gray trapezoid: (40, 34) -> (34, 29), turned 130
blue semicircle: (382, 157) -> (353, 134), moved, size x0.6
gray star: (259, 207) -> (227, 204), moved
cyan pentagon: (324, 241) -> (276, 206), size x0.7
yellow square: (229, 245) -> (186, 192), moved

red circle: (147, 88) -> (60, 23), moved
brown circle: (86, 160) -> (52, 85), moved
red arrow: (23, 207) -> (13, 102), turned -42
==*==
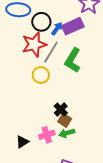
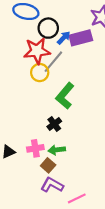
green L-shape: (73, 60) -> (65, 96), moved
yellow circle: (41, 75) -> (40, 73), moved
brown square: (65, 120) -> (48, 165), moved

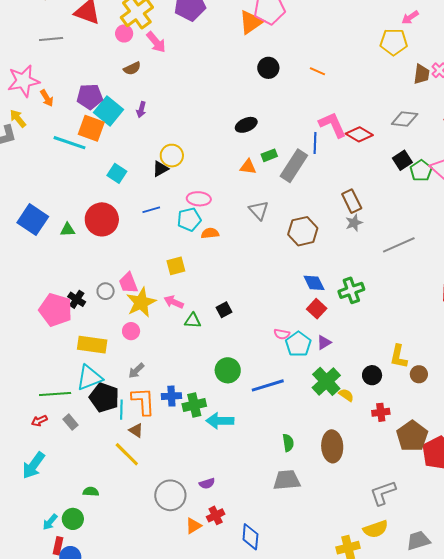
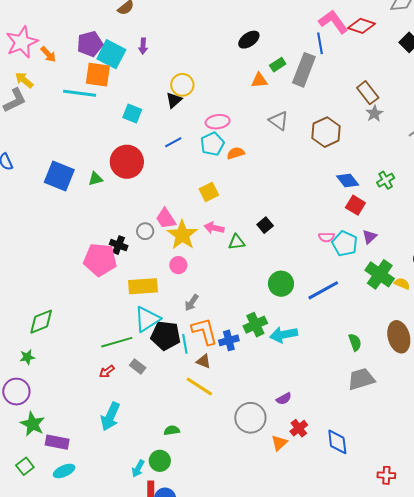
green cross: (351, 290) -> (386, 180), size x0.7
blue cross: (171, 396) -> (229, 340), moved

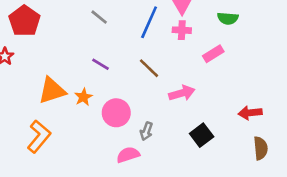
==*==
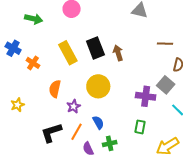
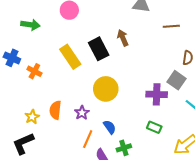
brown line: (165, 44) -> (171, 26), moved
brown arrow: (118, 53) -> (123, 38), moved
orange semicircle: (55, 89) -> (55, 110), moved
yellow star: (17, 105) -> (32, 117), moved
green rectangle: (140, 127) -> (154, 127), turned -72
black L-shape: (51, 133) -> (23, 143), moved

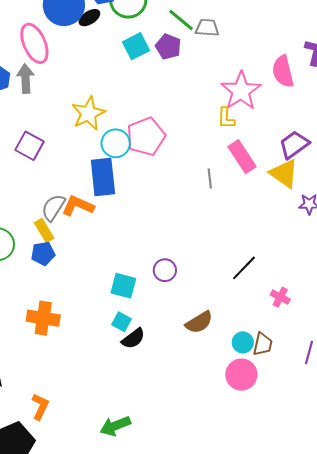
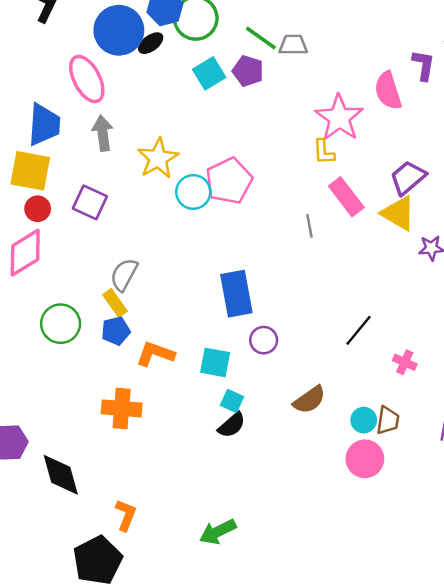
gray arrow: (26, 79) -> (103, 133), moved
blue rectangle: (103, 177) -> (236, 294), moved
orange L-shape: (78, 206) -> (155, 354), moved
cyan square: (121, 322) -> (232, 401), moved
==*==
Exercise objective:
The exact lines of the material above starting at the one that contains "gray trapezoid: (40, 34)" and ending at the one that contains "red circle: (147, 88) -> (60, 23), moved" are what to retype; leave out everything else.

Reply to the exercise:
gray trapezoid: (40, 34) -> (34, 29), turned 130
blue semicircle: (382, 157) -> (353, 134), moved, size x0.6
gray star: (259, 207) -> (227, 204), moved
cyan pentagon: (324, 241) -> (276, 206), size x0.7
yellow square: (229, 245) -> (186, 192), moved

red circle: (147, 88) -> (60, 23), moved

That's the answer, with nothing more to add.